### What you should do
Your task is to repeat exactly the lines below between the line holding "D2: schottky (A" and the line holding "V4: AC 12V (GND, NET26) -> none", inclusive, and only those.

### Dataset
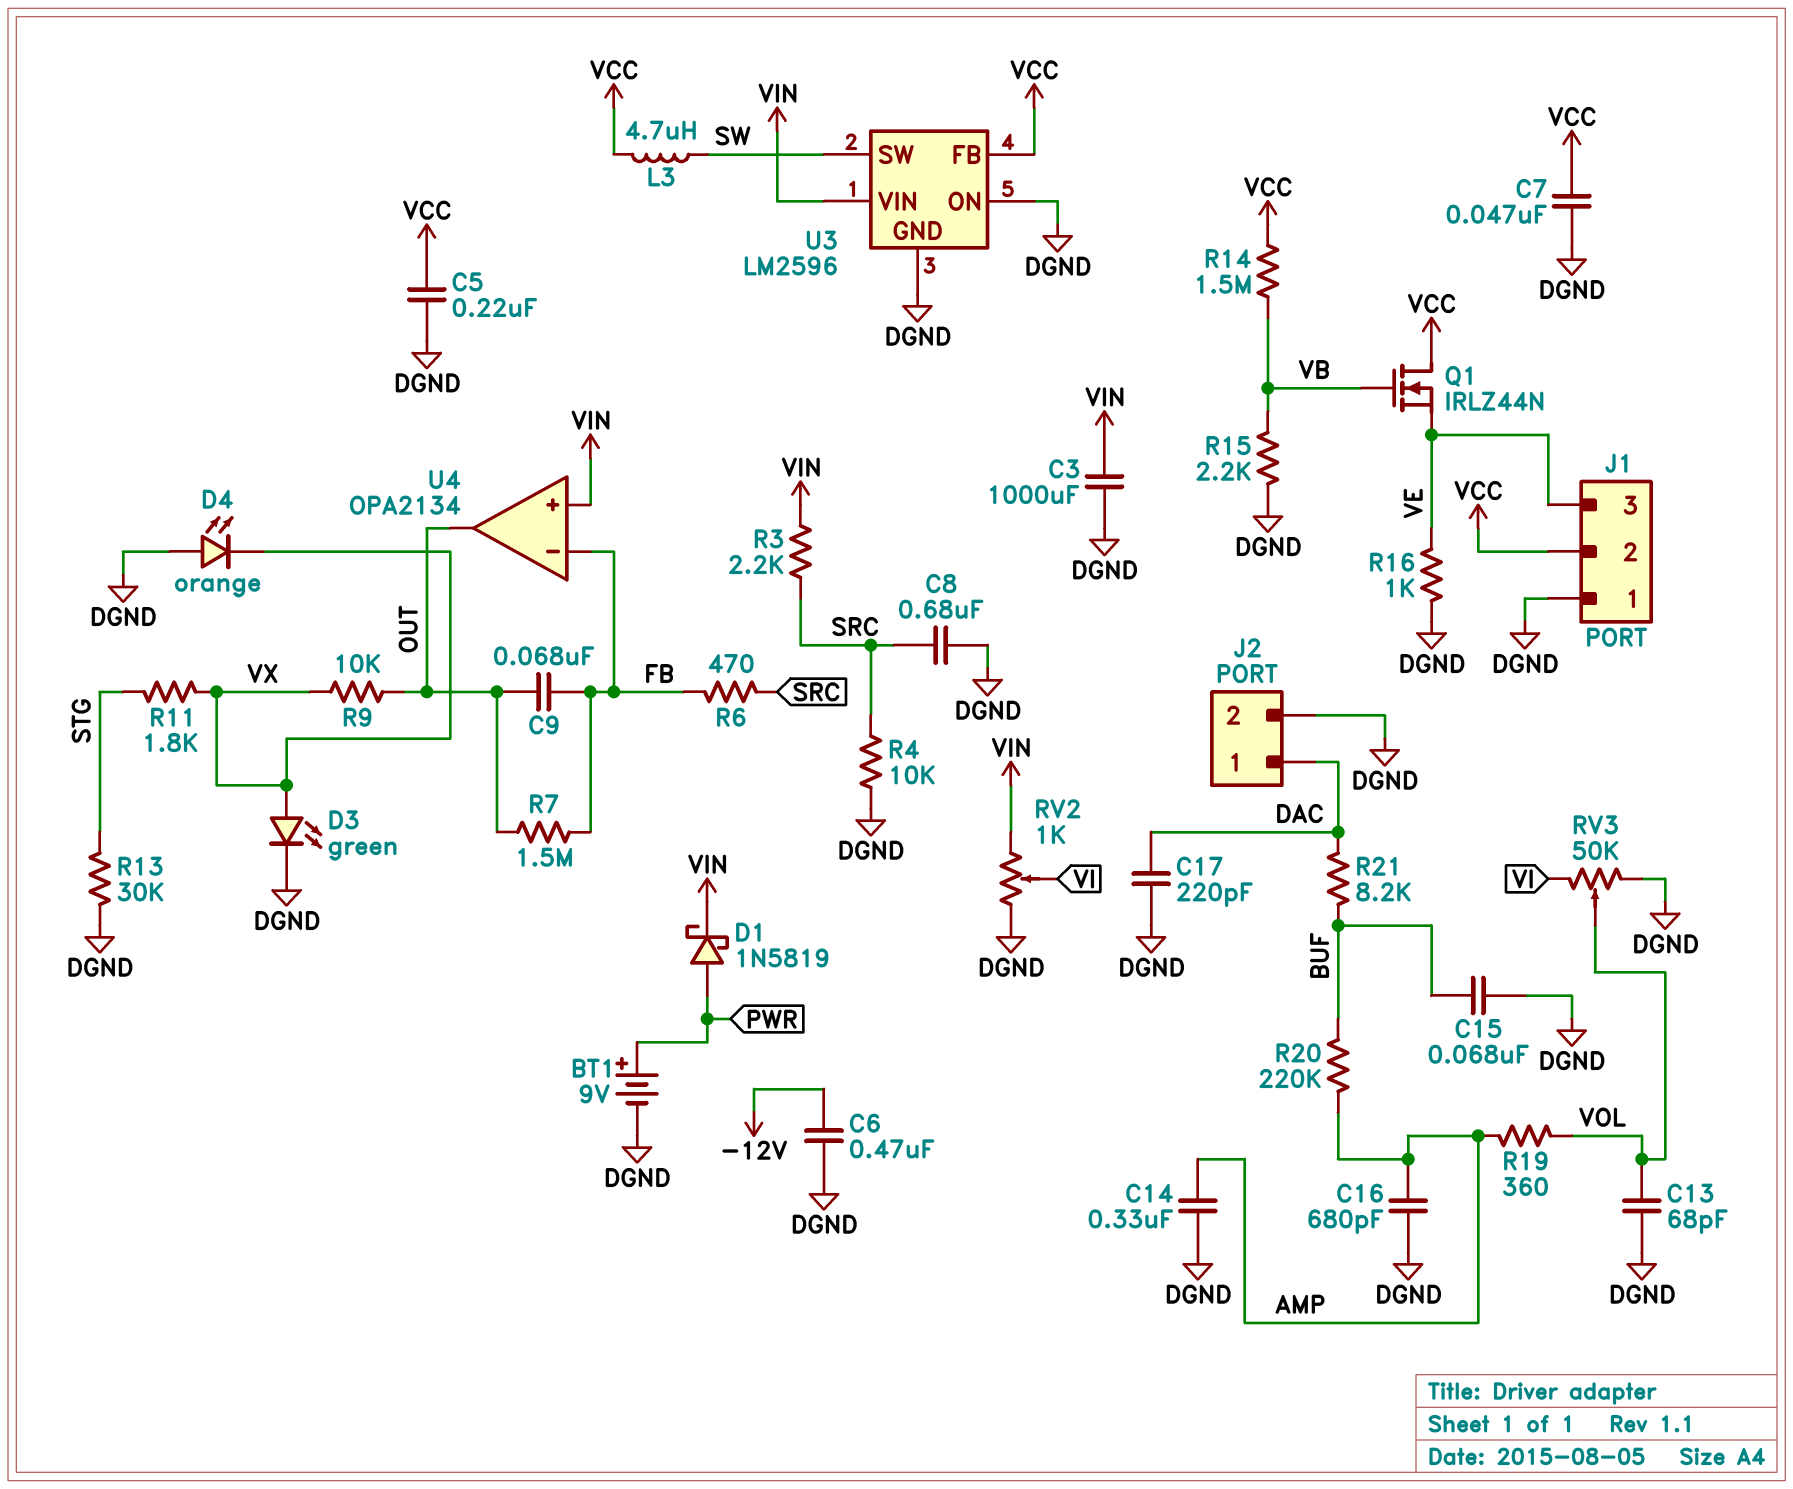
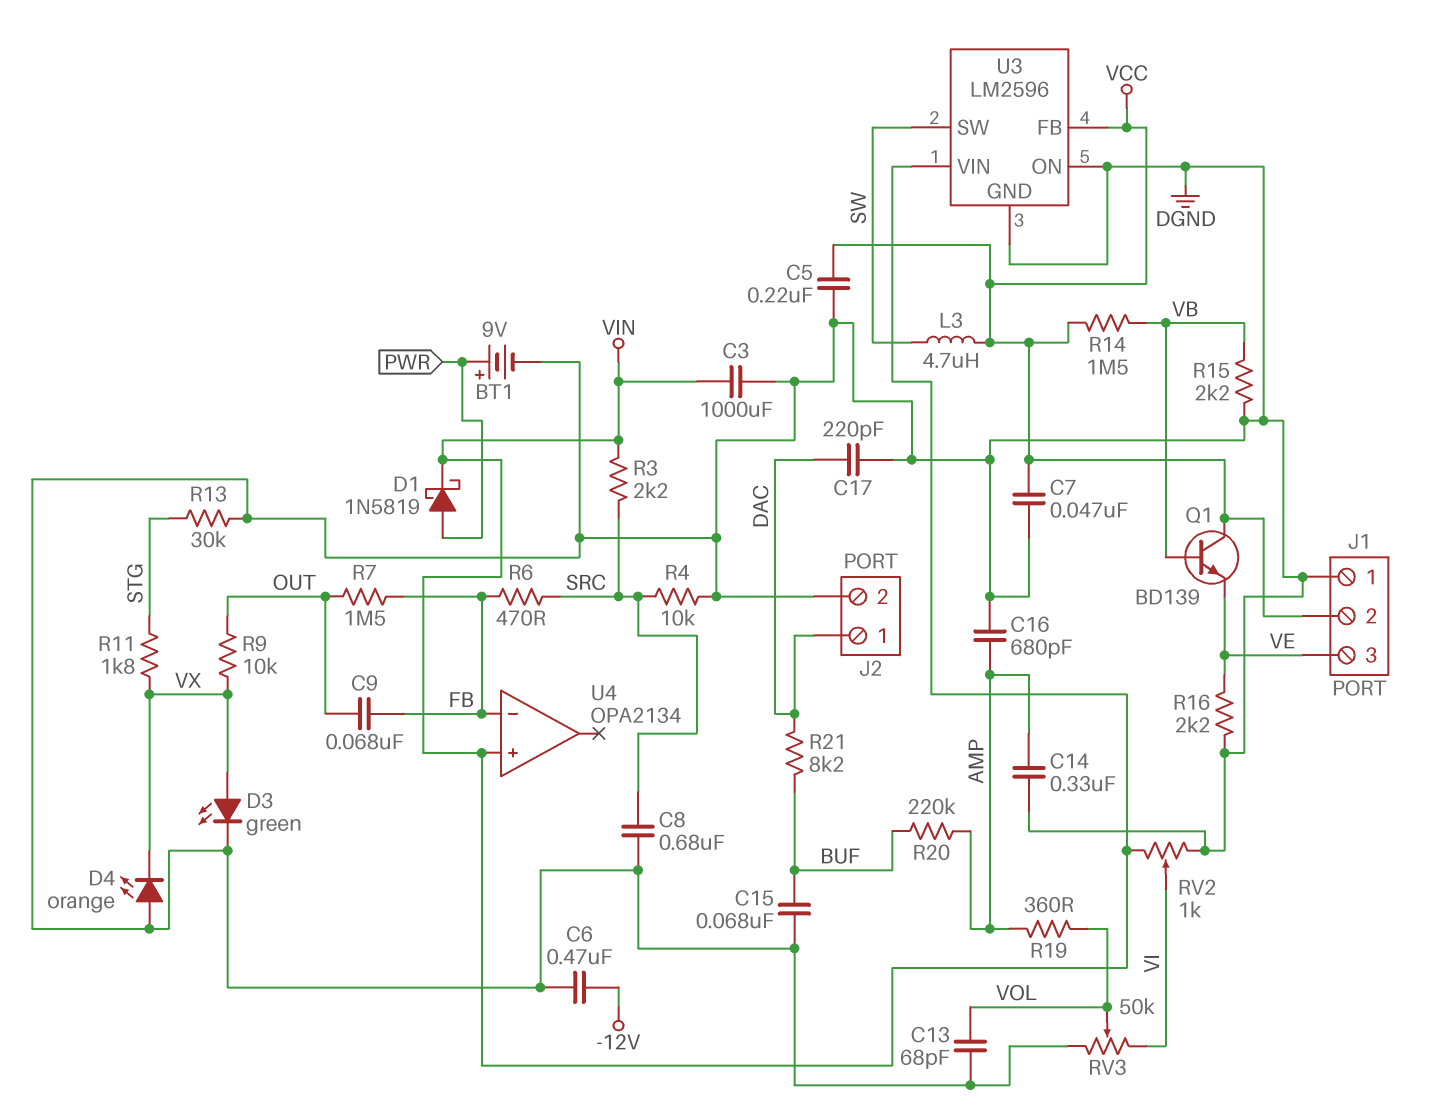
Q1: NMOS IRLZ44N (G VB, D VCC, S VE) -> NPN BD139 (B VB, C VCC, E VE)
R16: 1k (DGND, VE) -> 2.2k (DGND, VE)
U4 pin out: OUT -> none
--
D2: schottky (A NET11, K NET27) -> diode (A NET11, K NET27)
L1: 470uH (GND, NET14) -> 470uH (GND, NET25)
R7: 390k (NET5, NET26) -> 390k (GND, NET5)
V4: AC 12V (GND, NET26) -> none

### Exercise result
D2: schottky (A NET11, K NET27) -> diode (A NET11, K NET27)
L1: 470uH (GND, NET14) -> 470uH (GND, NET25)
R7: 390k (NET5, NET26) -> 390k (GND, NET5)
V4: AC 12V (GND, NET26) -> none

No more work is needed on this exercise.